Exercise
Arrange every line of the listing below as a JSON list of strings, with one string per line and blank lines omitted. Leave the picture lines out of the answer.

Click-target data
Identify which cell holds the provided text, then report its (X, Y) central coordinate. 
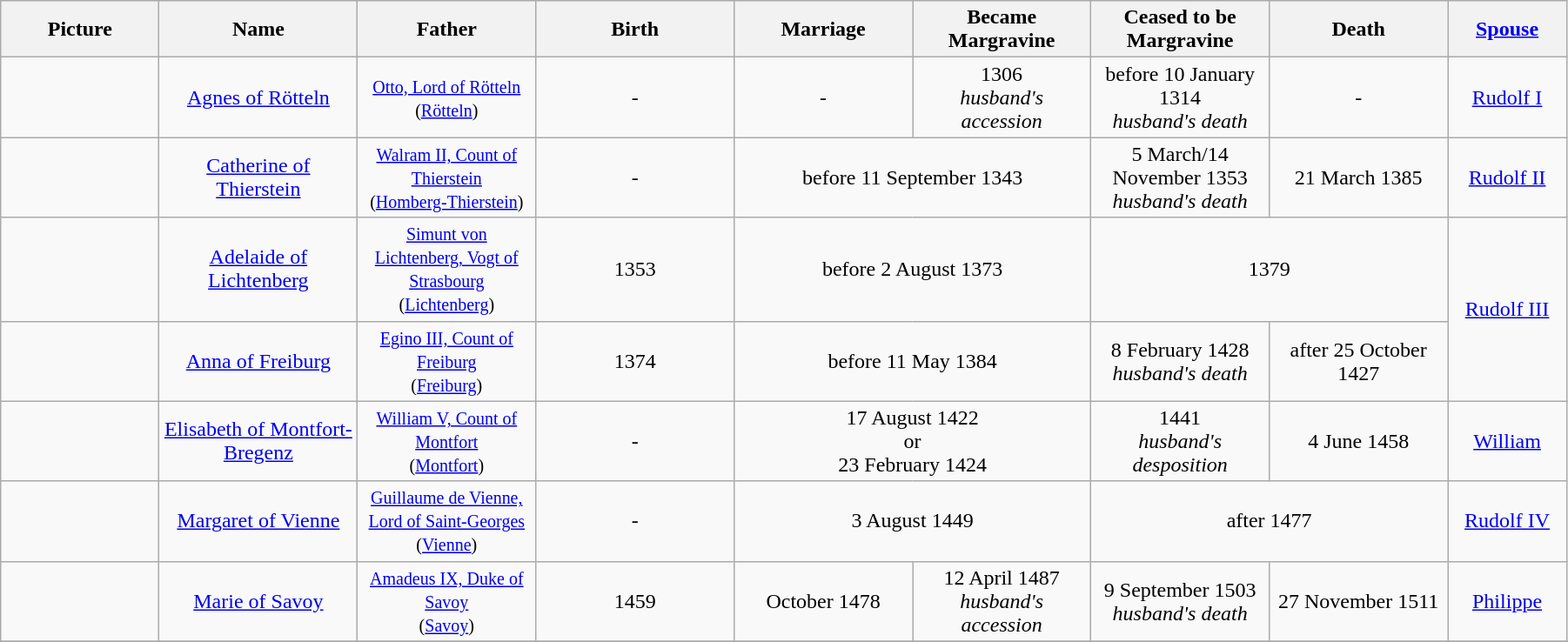
Picture (80, 30)
Philippe (1507, 601)
Guillaume de Vienne, Lord of Saint-Georges(Vienne) (447, 521)
Rudolf I (1507, 97)
Adelaide of Lichtenberg (258, 270)
Otto, Lord of Rötteln(Rötteln) (447, 97)
after 1477 (1270, 521)
Agnes of Rötteln (258, 97)
before 2 August 1373 (913, 270)
before 11 May 1384 (913, 361)
9 September 1503husband's death (1180, 601)
1441husband's desposition (1180, 441)
21 March 1385 (1359, 178)
Margaret of Vienne (258, 521)
Death (1359, 30)
27 November 1511 (1359, 601)
Rudolf IV (1507, 521)
5 March/14 November 1353husband's death (1180, 178)
William V, Count of Montfort(Montfort) (447, 441)
Ceased to be Margravine (1180, 30)
Name (258, 30)
after 25 October 1427 (1359, 361)
1353 (635, 270)
4 June 1458 (1359, 441)
1379 (1270, 270)
Simunt von Lichtenberg, Vogt of Strasbourg(Lichtenberg) (447, 270)
3 August 1449 (913, 521)
before 10 January 1314husband's death (1180, 97)
Catherine of Thierstein (258, 178)
Rudolf II (1507, 178)
1306husband's accession (1002, 97)
12 April 1487husband's accession (1002, 601)
October 1478 (823, 601)
1374 (635, 361)
Anna of Freiburg (258, 361)
William (1507, 441)
Elisabeth of Montfort-Bregenz (258, 441)
Spouse (1507, 30)
Amadeus IX, Duke of Savoy(Savoy) (447, 601)
8 February 1428husband's death (1180, 361)
Rudolf III (1507, 310)
1459 (635, 601)
Egino III, Count of Freiburg(Freiburg) (447, 361)
Became Margravine (1002, 30)
Father (447, 30)
Marie of Savoy (258, 601)
17 August 1422or23 February 1424 (913, 441)
before 11 September 1343 (913, 178)
Walram II, Count of Thierstein(Homberg-Thierstein) (447, 178)
Birth (635, 30)
Marriage (823, 30)
Locate the cell with the specified text and output its [X, Y] center coordinate. 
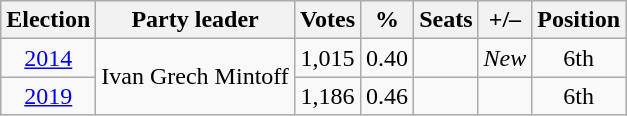
0.46 [388, 96]
Election [48, 20]
Ivan Grech Mintoff [196, 77]
Seats [446, 20]
New [505, 58]
% [388, 20]
2014 [48, 58]
2019 [48, 96]
0.40 [388, 58]
Party leader [196, 20]
Votes [327, 20]
1,186 [327, 96]
1,015 [327, 58]
Position [579, 20]
+/– [505, 20]
Find where the given text appears and provide that cell's center as (X, Y) coordinate. 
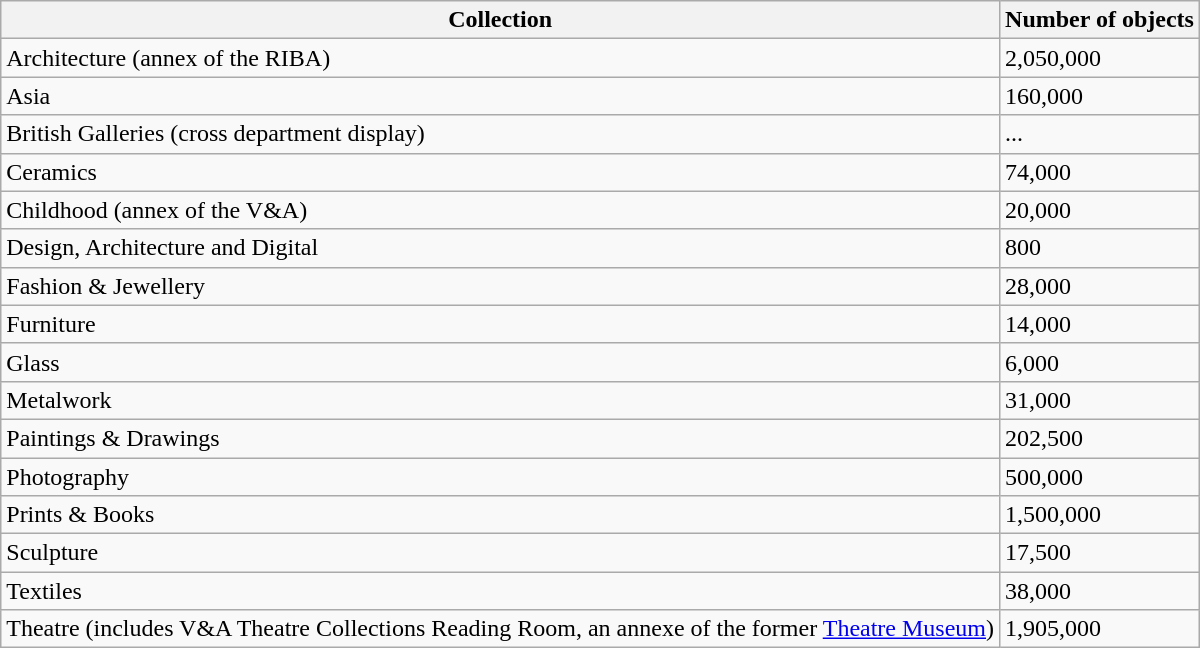
38,000 (1100, 591)
1,500,000 (1100, 515)
17,500 (1100, 553)
800 (1100, 248)
... (1100, 134)
74,000 (1100, 172)
1,905,000 (1100, 629)
2,050,000 (1100, 58)
28,000 (1100, 286)
14,000 (1100, 324)
Prints & Books (500, 515)
Theatre (includes V&A Theatre Collections Reading Room, an annexe of the former Theatre Museum) (500, 629)
20,000 (1100, 210)
Fashion & Jewellery (500, 286)
6,000 (1100, 362)
Collection (500, 20)
160,000 (1100, 96)
Photography (500, 477)
Number of objects (1100, 20)
Design, Architecture and Digital (500, 248)
Furniture (500, 324)
Textiles (500, 591)
31,000 (1100, 400)
Asia (500, 96)
Paintings & Drawings (500, 438)
Metalwork (500, 400)
Childhood (annex of the V&A) (500, 210)
Sculpture (500, 553)
202,500 (1100, 438)
Glass (500, 362)
British Galleries (cross department display) (500, 134)
500,000 (1100, 477)
Ceramics (500, 172)
Architecture (annex of the RIBA) (500, 58)
Capture the cell that displays the provided text and extract its (x, y) central coordinate. 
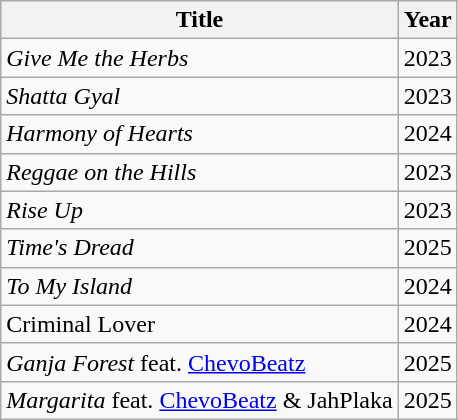
Ganja Forest feat. ChevoBeatz (200, 362)
Margarita feat. ChevoBeatz & JahPlaka (200, 400)
Title (200, 20)
Shatta Gyal (200, 96)
Time's Dread (200, 248)
Reggae on the Hills (200, 172)
Year (428, 20)
Give Me the Herbs (200, 58)
Rise Up (200, 210)
To My Island (200, 286)
Criminal Lover (200, 324)
Harmony of Hearts (200, 134)
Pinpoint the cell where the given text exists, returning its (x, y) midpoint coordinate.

Solution below
[
  "Identify which cell holds the provided text, then report its (X, Y) central coordinate. ",
  "Picture (80, 30)",
  "Philippe (1507, 601)",
  "Guillaume de Vienne, Lord of Saint-Georges(Vienne) (447, 521)",
  "Rudolf I (1507, 97)",
  "Adelaide of Lichtenberg (258, 270)",
  "Otto, Lord of Rötteln(Rötteln) (447, 97)",
  "after 1477 (1270, 521)",
  "Agnes of Rötteln (258, 97)",
  "before 2 August 1373 (913, 270)",
  "before 11 May 1384 (913, 361)",
  "9 September 1503husband's death (1180, 601)",
  "1441husband's desposition (1180, 441)",
  "21 March 1385 (1359, 178)",
  "Margaret of Vienne (258, 521)",
  "Death (1359, 30)",
  "27 November 1511 (1359, 601)",
  "Rudolf IV (1507, 521)",
  "5 March/14 November 1353husband's death (1180, 178)",
  "William V, Count of Montfort(Montfort) (447, 441)",
  "Ceased to be Margravine (1180, 30)",
  "Name (258, 30)",
  "after 25 October 1427 (1359, 361)",
  "1353 (635, 270)",
  "4 June 1458 (1359, 441)",
  "1379 (1270, 270)",
  "Simunt von Lichtenberg, Vogt of Strasbourg(Lichtenberg) (447, 270)",
  "3 August 1449 (913, 521)",
  "before 10 January 1314husband's death (1180, 97)",
  "Catherine of Thierstein (258, 178)",
  "Rudolf II (1507, 178)",
  "1306husband's accession (1002, 97)",
  "12 April 1487husband's accession (1002, 601)",
  "October 1478 (823, 601)",
  "1374 (635, 361)",
  "Anna of Freiburg (258, 361)",
  "William (1507, 441)",
  "Elisabeth of Montfort-Bregenz (258, 441)",
  "Spouse (1507, 30)",
  "Amadeus IX, Duke of Savoy(Savoy) (447, 601)",
  "8 February 1428husband's death (1180, 361)",
  "Rudolf III (1507, 310)",
  "1459 (635, 601)",
  "Egino III, Count of Freiburg(Freiburg) (447, 361)",
  "Became Margravine (1002, 30)",
  "Father (447, 30)",
  "Marie of Savoy (258, 601)",
  "17 August 1422or23 February 1424 (913, 441)",
  "before 11 September 1343 (913, 178)",
  "Walram II, Count of Thierstein(Homberg-Thierstein) (447, 178)",
  "Birth (635, 30)",
  "Marriage (823, 30)",
  "Locate the cell with the specified text and output its [X, Y] center coordinate. ",
  "0.46 [388, 96]",
  "Election [48, 20]",
  "Ivan Grech Mintoff [196, 77]",
  "Seats [446, 20]",
  "New [505, 58]",
  "% [388, 20]",
  "2014 [48, 58]",
  "2019 [48, 96]",
  "0.40 [388, 58]",
  "Party leader [196, 20]",
  "Votes [327, 20]",
  "1,186 [327, 96]",
  "1,015 [327, 58]",
  "Position [579, 20]",
  "+/– [505, 20]",
  "Find where the given text appears and provide that cell's center as (X, Y) coordinate. ",
  "38,000 (1100, 591)",
  "1,500,000 (1100, 515)",
  "17,500 (1100, 553)",
  "800 (1100, 248)",
  "... (1100, 134)",
  "74,000 (1100, 172)",
  "1,905,000 (1100, 629)",
  "2,050,000 (1100, 58)",
  "28,000 (1100, 286)",
  "14,000 (1100, 324)",
  "Prints & Books (500, 515)",
  "Theatre (includes V&A Theatre Collections Reading Room, an annexe of the former Theatre Museum) (500, 629)",
  "20,000 (1100, 210)",
  "Fashion & Jewellery (500, 286)",
  "6,000 (1100, 362)",
  "Collection (500, 20)",
  "160,000 (1100, 96)",
  "Photography (500, 477)",
  "Number of objects (1100, 20)",
  "Design, Architecture and Digital (500, 248)",
  "Furniture (500, 324)",
  "Textiles (500, 591)",
  "31,000 (1100, 400)",
  "Asia (500, 96)",
  "Paintings & Drawings (500, 438)",
  "Metalwork (500, 400)",
  "Childhood (annex of the V&A) (500, 210)",
  "Sculpture (500, 553)",
  "202,500 (1100, 438)",
  "Glass (500, 362)",
  "British Galleries (cross department display) (500, 134)",
  "500,000 (1100, 477)",
  "Ceramics (500, 172)",
  "Architecture (annex of the RIBA) (500, 58)",
  "Capture the cell that displays the provided text and extract its (x, y) central coordinate. ",
  "Ganja Forest feat. ChevoBeatz (200, 362)",
  "Margarita feat. ChevoBeatz & JahPlaka (200, 400)",
  "Title (200, 20)",
  "Shatta Gyal (200, 96)",
  "Time's Dread (200, 248)",
  "Reggae on the Hills (200, 172)",
  "Year (428, 20)",
  "Give Me the Herbs (200, 58)",
  "Rise Up (200, 210)",
  "To My Island (200, 286)",
  "Criminal Lover (200, 324)",
  "Harmony of Hearts (200, 134)",
  "Pinpoint the cell where the given text exists, returning its (x, y) midpoint coordinate."
]